(Dataset excerpts)
┌──

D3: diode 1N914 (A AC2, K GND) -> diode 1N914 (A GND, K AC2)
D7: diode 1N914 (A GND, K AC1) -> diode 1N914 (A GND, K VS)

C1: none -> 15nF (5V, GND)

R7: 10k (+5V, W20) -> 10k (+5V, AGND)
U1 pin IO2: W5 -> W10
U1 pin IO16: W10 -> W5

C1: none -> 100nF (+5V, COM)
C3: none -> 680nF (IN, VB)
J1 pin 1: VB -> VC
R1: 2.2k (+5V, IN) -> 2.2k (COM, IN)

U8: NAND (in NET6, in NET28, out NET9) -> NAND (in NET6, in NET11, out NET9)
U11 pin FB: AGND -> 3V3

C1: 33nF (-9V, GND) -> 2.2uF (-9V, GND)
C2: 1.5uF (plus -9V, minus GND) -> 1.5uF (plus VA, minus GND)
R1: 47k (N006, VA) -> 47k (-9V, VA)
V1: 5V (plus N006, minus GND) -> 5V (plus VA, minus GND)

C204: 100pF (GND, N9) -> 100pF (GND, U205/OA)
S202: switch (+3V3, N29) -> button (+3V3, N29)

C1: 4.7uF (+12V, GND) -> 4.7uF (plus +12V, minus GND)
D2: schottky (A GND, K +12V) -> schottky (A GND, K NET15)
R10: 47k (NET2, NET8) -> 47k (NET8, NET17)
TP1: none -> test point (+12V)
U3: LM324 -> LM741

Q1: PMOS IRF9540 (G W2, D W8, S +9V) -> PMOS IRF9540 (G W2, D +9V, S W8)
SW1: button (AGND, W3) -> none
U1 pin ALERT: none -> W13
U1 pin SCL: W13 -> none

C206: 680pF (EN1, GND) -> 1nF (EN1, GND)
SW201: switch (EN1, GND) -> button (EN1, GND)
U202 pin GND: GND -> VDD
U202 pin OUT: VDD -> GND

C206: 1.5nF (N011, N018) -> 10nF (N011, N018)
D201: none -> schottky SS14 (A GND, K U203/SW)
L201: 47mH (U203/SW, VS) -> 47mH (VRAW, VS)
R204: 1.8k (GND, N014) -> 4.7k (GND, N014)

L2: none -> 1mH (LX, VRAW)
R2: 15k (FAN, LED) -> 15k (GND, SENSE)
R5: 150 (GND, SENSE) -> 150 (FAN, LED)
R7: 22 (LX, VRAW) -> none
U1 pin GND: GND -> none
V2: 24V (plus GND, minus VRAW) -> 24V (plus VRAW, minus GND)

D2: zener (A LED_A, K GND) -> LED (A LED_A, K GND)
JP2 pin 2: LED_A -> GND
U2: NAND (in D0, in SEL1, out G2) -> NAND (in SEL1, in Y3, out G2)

└──

§ TASK TO COMPLETE: Pull every line containing the word "schottky" out of the entries above.

§ RESULT BELOW:
D2: schottky (A GND, K +12V) -> schottky (A GND, K NET15)
D201: none -> schottky SS14 (A GND, K U203/SW)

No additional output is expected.